**What you will do**
Can the lines below, from the one that holds "TEMP2 pin VCC: 5V -> GND" to the very end, be echoed exactly, with both ends included and no pictures?

**Extracted records**
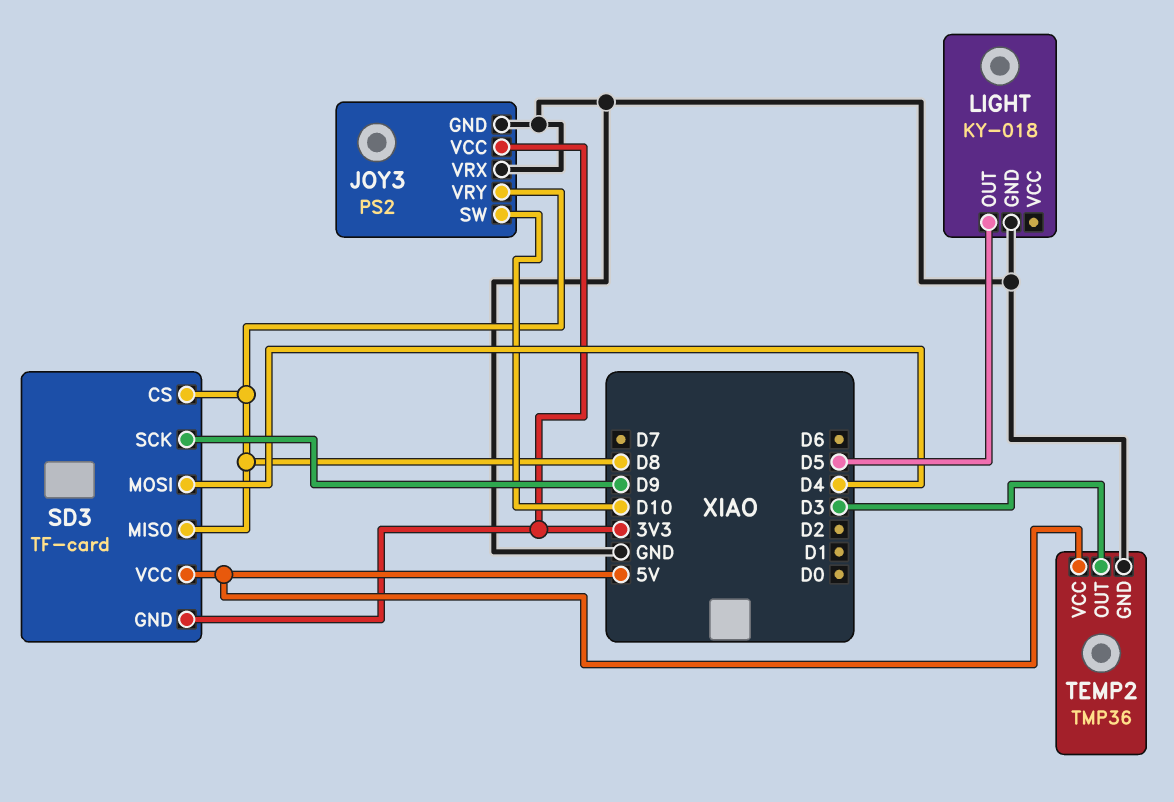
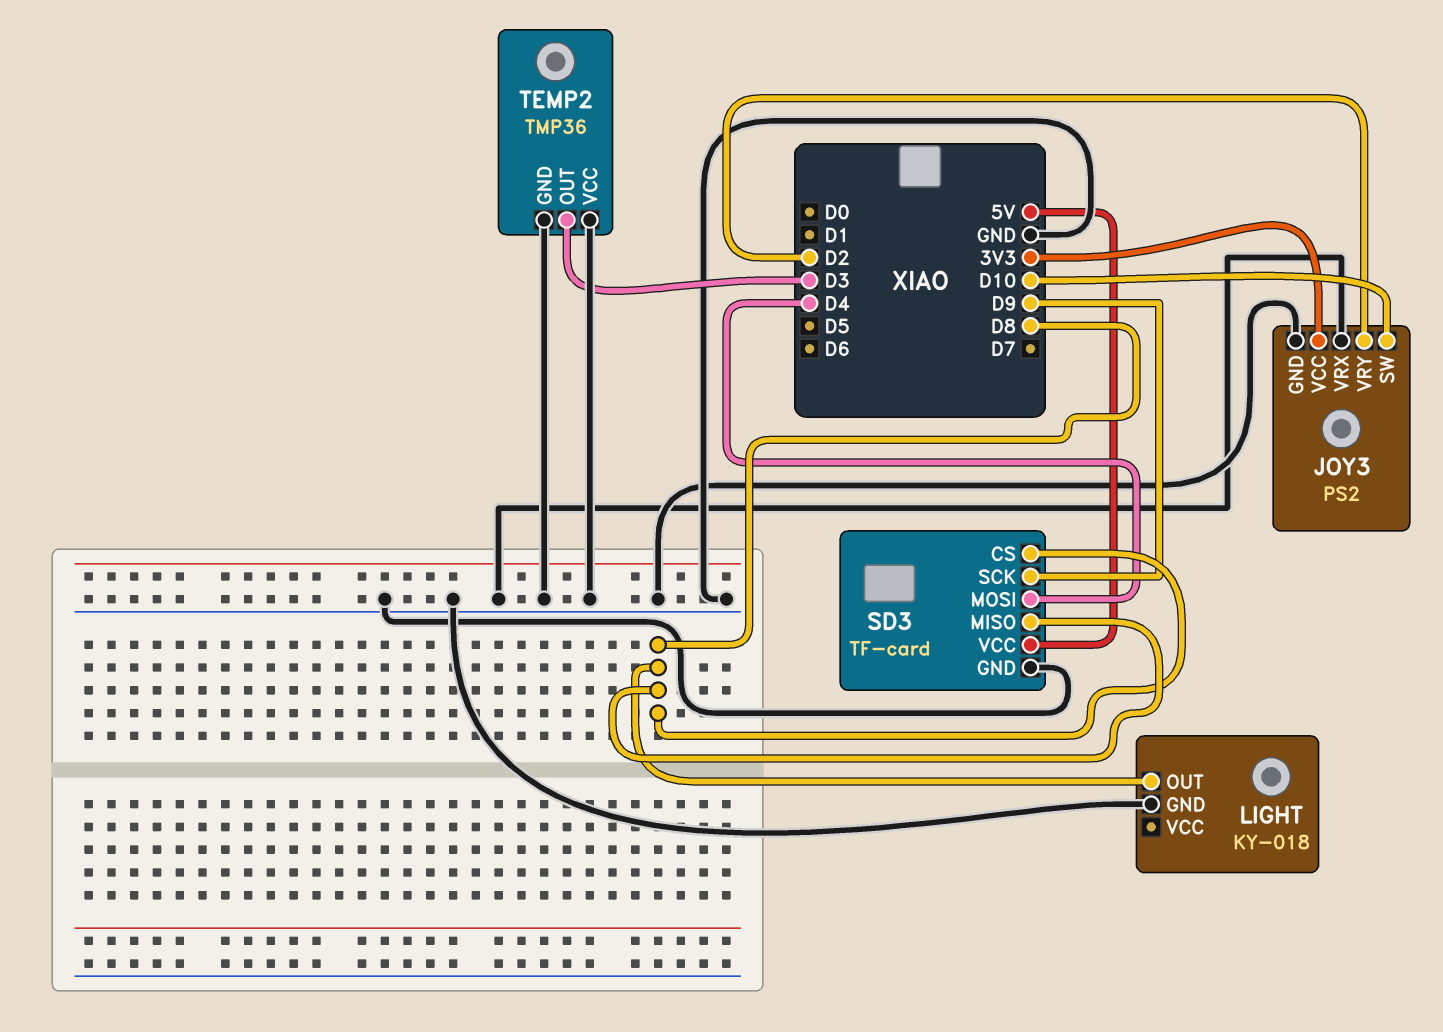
JOY3 pin VRY: D8 -> D2
LIGHT pin OUT: D5 -> D8
SD3 pin GND: 3V3 -> GND
TEMP2 pin VCC: 5V -> GND

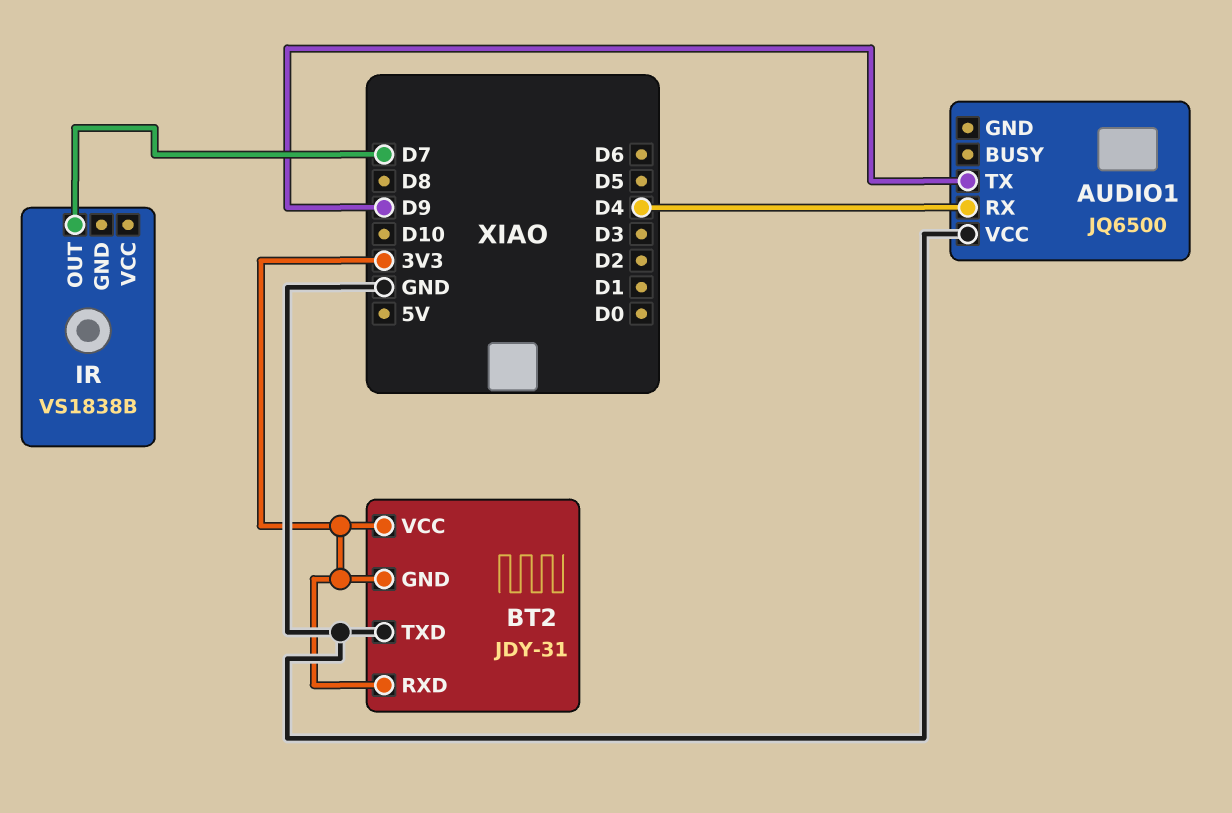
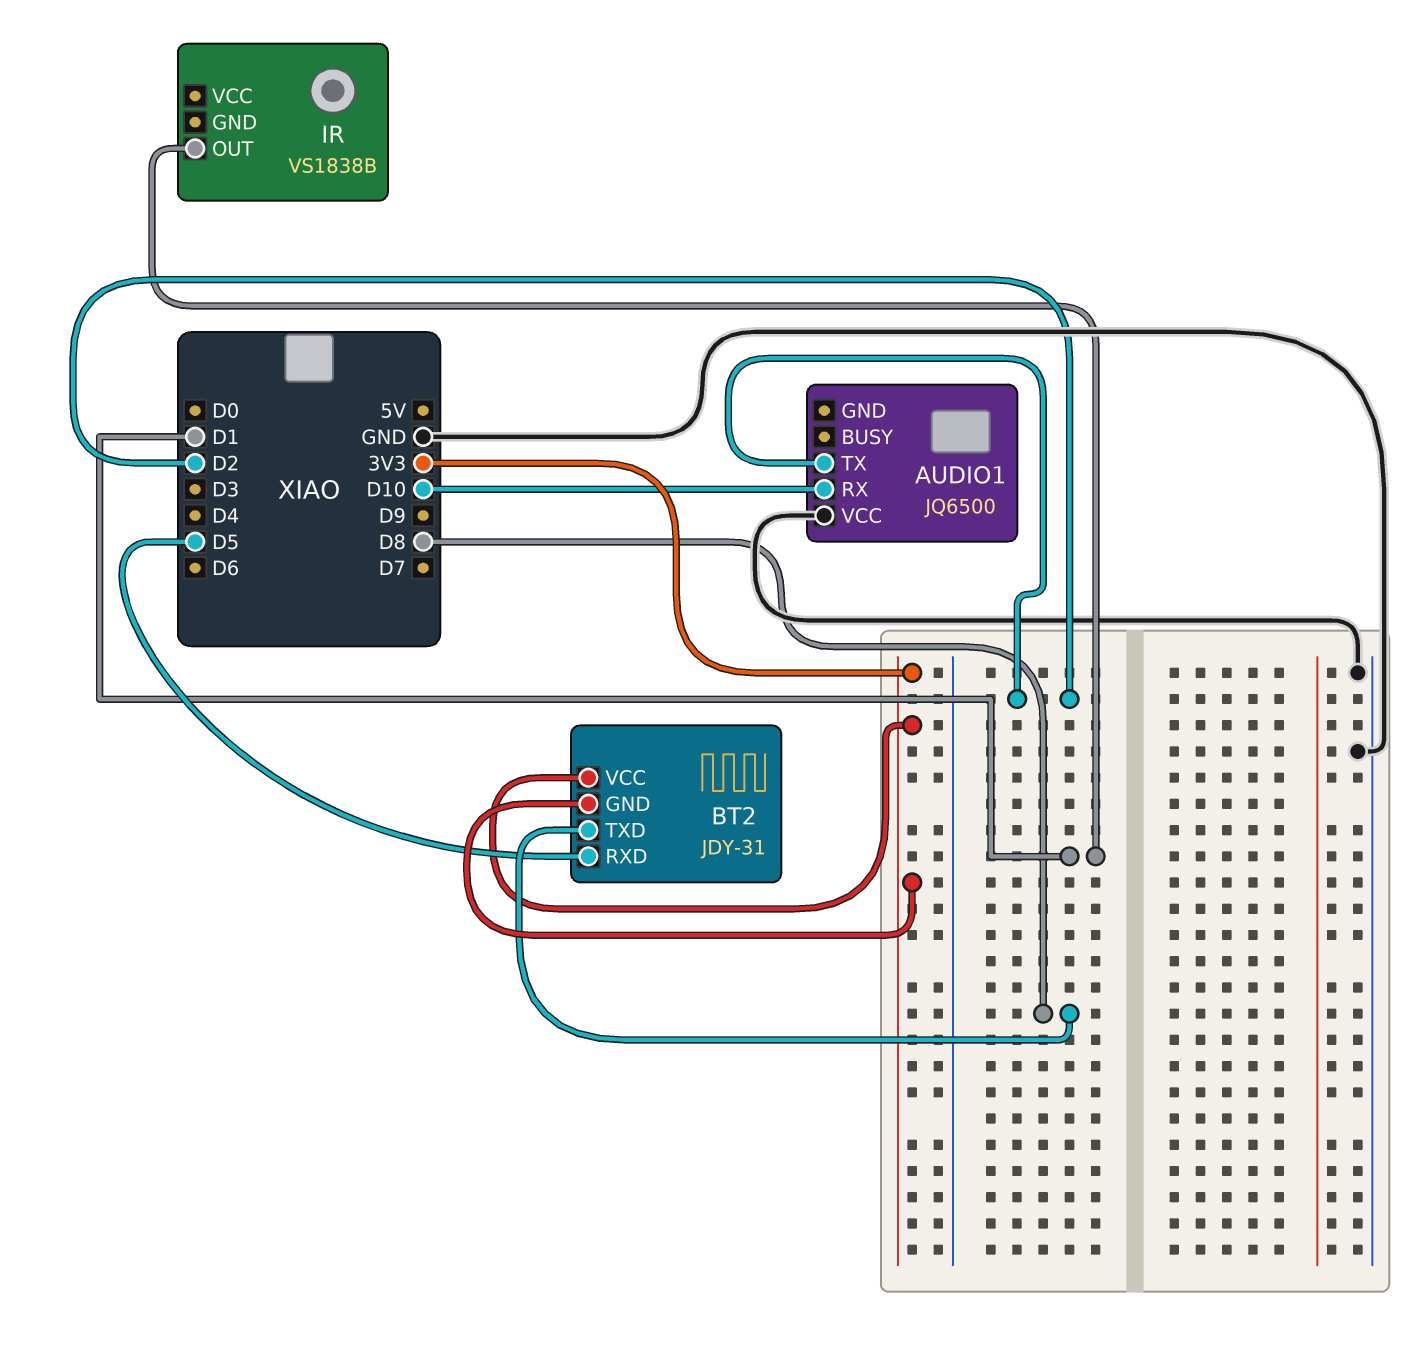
AUDIO1 pin RX: D4 -> D10
AUDIO1 pin TX: D9 -> D2
BT2 pin RXD: 3V3 -> D5
BT2 pin TXD: GND -> D8
IR pin OUT: D7 -> D1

**Reply**
TEMP2 pin VCC: 5V -> GND

AUDIO1 pin RX: D4 -> D10
AUDIO1 pin TX: D9 -> D2
BT2 pin RXD: 3V3 -> D5
BT2 pin TXD: GND -> D8
IR pin OUT: D7 -> D1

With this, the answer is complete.